BEGIN EXERCISE MATERIAL

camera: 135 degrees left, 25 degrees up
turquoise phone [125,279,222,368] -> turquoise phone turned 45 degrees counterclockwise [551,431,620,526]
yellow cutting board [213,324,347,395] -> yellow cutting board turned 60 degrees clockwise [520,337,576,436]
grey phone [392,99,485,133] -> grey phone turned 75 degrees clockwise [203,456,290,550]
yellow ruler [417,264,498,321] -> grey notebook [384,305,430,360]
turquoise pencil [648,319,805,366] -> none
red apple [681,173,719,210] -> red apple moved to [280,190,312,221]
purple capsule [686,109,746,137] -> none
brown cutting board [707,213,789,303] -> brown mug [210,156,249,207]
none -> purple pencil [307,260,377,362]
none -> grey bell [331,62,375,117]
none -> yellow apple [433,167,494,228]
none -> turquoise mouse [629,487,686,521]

END EXERCISE MATERIAL

> **WORK INSTRUCTIONS**
Looking at the data above, count each line that holds the word "board" and report the count alone.

> **OUTPUT FOR THIS EXERCISE**
2